## Problem requirements:
Find where "green line: (303, 304) -> (312, 373), moved" occurs in the data below, and retype that line and every later line exactly.

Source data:
++++++

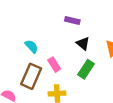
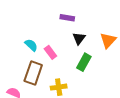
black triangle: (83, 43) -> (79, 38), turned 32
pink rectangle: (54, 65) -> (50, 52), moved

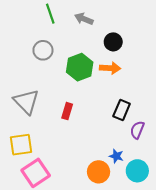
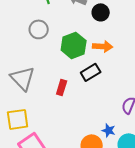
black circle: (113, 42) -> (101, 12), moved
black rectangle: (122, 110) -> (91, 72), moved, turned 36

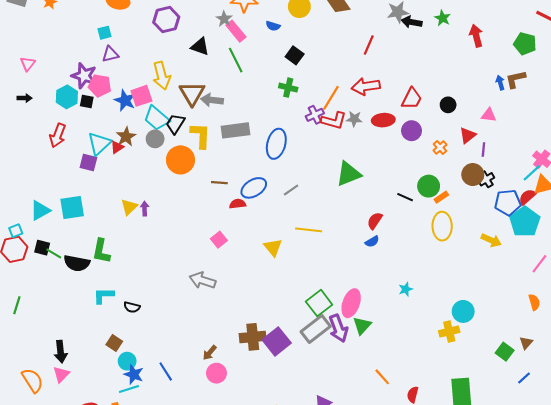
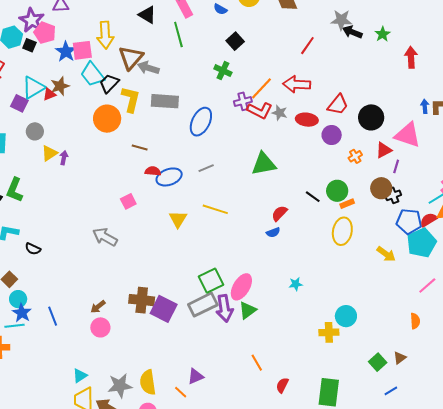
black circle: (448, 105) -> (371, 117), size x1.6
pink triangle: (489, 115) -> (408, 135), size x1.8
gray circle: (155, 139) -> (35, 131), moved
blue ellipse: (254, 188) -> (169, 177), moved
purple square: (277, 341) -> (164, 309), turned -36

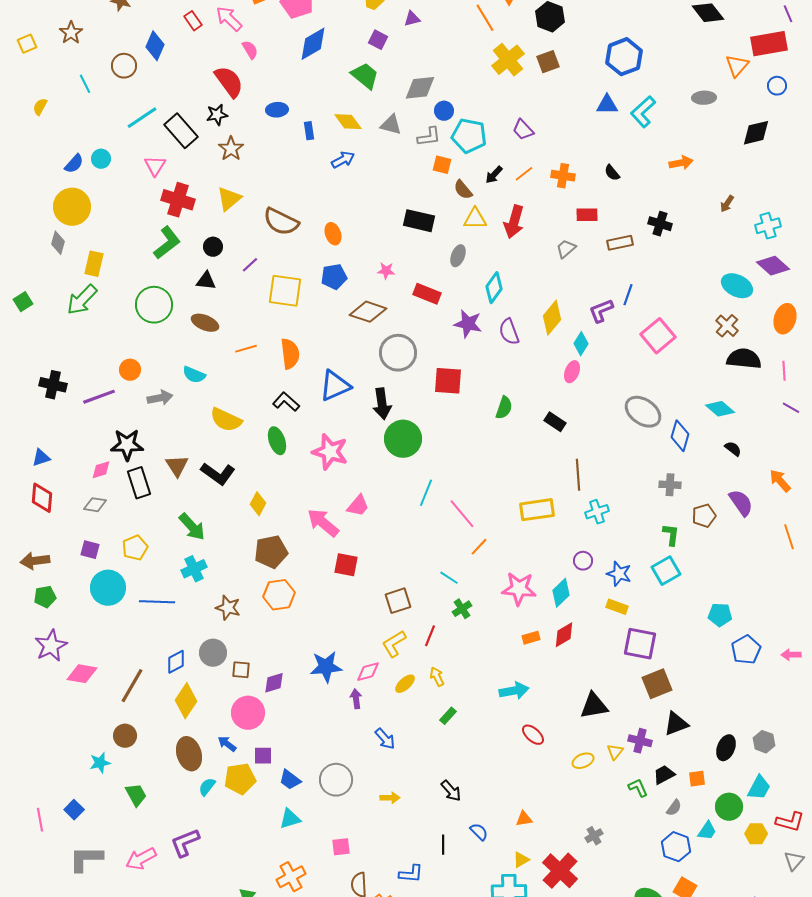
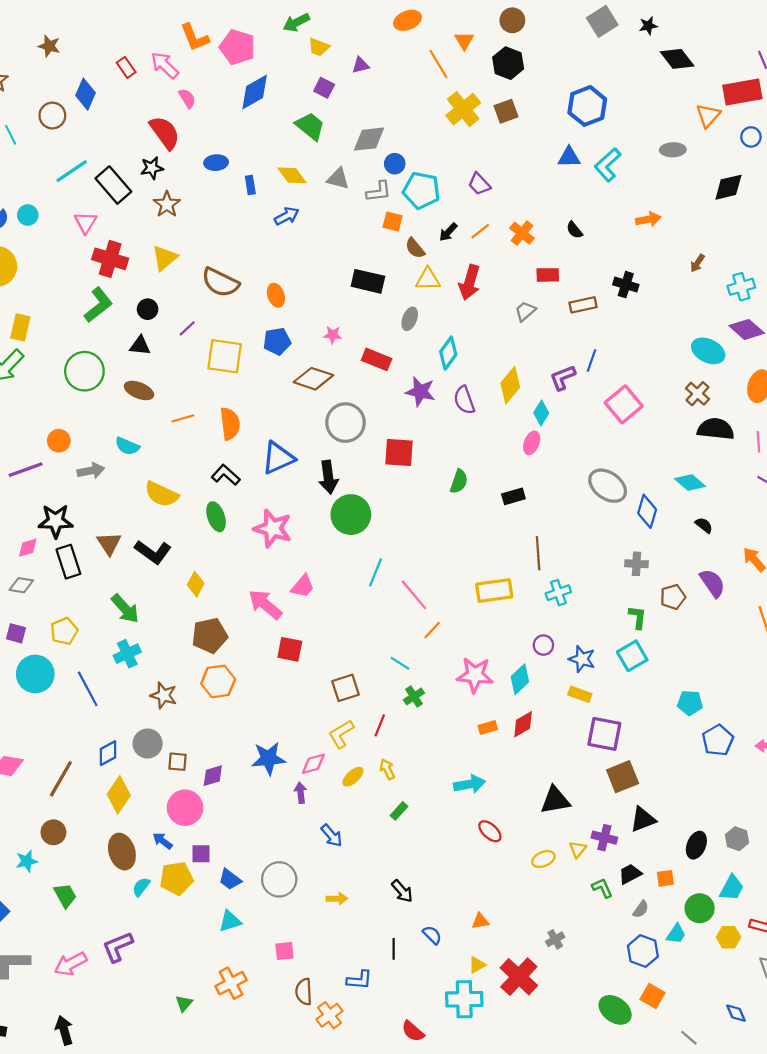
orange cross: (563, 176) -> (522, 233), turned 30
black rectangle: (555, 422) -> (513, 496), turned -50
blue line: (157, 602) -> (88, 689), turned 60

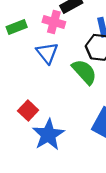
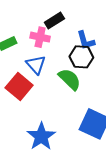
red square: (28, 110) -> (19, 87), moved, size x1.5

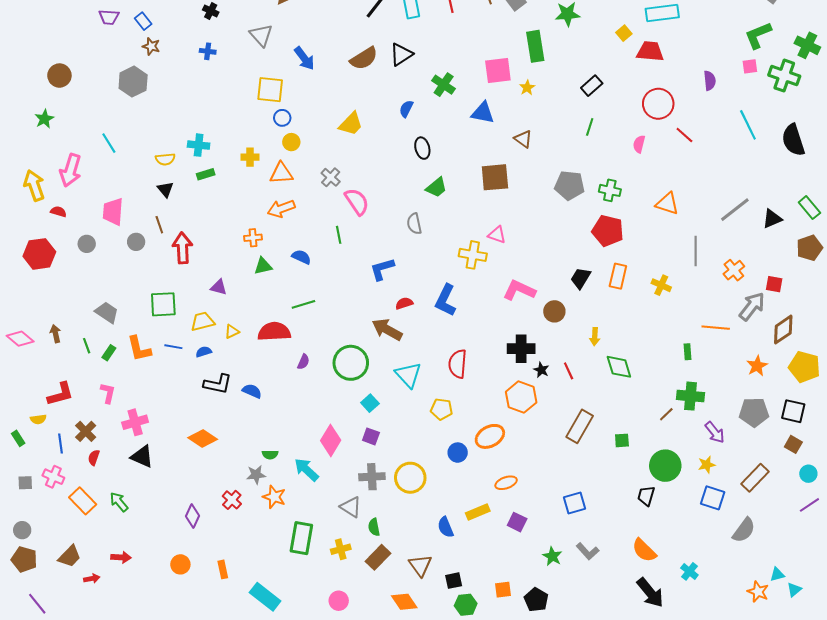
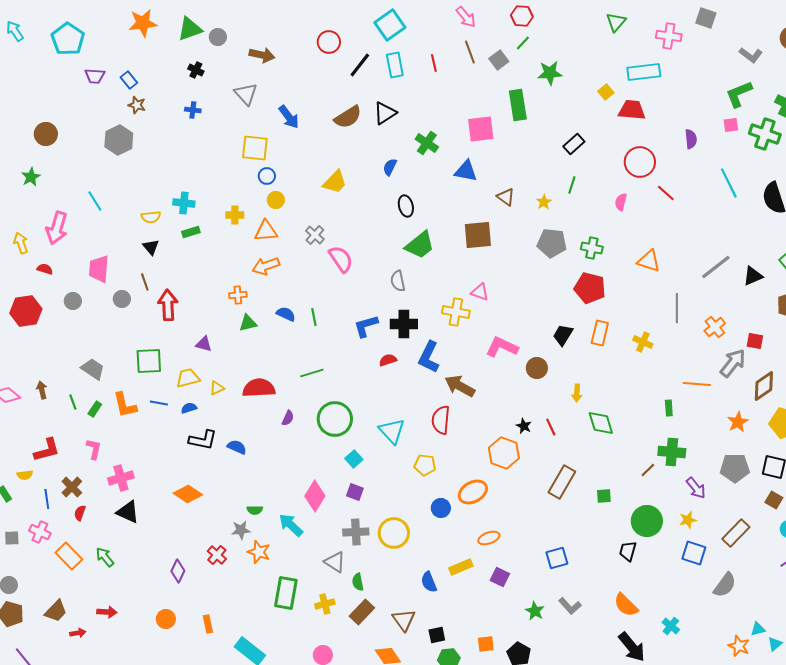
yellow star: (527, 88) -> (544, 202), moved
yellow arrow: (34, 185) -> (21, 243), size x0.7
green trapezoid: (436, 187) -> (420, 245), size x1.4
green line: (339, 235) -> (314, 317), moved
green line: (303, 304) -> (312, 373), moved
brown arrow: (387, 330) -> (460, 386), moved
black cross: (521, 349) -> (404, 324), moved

++++++

## Exercise response:
green line: (303, 304) -> (312, 373), moved
brown arrow: (387, 330) -> (460, 386), moved
black cross: (521, 349) -> (404, 324), moved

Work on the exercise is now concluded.